- **RAW DATA**
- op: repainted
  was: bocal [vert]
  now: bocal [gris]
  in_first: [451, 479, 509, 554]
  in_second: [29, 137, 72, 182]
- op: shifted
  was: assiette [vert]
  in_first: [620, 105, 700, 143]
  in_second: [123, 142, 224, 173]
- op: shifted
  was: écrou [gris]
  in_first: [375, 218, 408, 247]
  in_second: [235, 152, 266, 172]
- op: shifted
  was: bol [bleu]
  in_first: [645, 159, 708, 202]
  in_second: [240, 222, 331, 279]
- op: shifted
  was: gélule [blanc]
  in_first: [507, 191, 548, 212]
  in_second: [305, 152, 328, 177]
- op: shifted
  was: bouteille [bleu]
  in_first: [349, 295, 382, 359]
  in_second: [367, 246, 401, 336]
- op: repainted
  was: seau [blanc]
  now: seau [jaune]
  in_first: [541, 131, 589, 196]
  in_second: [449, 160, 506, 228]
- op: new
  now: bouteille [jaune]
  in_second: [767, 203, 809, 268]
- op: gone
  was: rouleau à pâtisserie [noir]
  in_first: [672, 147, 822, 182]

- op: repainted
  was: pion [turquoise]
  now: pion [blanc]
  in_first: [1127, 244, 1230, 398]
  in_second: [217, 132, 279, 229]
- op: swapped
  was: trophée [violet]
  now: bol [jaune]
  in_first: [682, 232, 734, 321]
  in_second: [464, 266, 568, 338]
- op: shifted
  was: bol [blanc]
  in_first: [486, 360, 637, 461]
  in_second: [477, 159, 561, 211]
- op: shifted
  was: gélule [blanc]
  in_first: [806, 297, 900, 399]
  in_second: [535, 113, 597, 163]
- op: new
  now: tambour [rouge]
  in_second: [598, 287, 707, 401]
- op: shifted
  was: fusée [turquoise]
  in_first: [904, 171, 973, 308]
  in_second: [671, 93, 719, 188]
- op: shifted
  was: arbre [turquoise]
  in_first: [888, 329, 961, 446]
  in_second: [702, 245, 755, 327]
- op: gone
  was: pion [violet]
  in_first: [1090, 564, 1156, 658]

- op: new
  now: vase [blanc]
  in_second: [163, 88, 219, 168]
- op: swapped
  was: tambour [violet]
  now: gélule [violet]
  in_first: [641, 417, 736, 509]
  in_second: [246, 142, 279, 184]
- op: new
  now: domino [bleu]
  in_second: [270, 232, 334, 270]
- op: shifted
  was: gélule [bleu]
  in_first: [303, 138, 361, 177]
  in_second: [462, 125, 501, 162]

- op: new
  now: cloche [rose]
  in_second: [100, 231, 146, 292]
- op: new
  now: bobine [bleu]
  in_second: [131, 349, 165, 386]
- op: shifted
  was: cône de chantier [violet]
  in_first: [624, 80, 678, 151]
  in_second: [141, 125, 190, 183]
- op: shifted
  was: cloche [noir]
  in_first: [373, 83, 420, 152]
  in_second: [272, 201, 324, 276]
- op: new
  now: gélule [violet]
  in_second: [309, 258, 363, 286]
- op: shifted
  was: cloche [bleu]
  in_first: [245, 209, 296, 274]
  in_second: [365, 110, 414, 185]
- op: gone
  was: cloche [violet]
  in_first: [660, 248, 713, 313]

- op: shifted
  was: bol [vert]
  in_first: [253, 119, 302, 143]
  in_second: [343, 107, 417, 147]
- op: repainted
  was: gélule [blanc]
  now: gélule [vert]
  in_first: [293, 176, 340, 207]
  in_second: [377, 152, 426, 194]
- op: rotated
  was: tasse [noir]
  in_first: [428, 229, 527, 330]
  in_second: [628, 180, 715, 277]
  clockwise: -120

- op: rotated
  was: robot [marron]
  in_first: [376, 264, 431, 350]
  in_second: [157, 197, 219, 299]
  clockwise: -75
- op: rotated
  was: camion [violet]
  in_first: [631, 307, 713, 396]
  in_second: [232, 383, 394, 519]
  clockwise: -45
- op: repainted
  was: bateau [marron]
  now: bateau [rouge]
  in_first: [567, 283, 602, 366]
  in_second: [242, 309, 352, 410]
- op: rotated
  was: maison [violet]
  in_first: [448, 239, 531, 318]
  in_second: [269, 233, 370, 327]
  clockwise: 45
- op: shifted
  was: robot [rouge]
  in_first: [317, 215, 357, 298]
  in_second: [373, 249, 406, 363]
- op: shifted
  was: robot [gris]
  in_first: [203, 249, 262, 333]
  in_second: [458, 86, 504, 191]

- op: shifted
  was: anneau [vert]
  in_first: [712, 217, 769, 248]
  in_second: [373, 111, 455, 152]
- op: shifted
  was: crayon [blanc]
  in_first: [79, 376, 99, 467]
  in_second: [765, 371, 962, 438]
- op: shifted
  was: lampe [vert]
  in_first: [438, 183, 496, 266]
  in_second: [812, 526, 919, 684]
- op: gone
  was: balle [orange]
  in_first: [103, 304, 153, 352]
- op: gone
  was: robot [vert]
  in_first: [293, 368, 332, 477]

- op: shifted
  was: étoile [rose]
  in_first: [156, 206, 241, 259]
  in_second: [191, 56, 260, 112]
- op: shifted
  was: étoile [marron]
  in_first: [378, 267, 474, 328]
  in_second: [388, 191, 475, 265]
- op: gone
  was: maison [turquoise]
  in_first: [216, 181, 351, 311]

- **PROBLEM**
When a line among the entries contains "bouteille", pull that line out.

- **EXPECTED ANSWER**
  was: bouteille [bleu]
  now: bouteille [jaune]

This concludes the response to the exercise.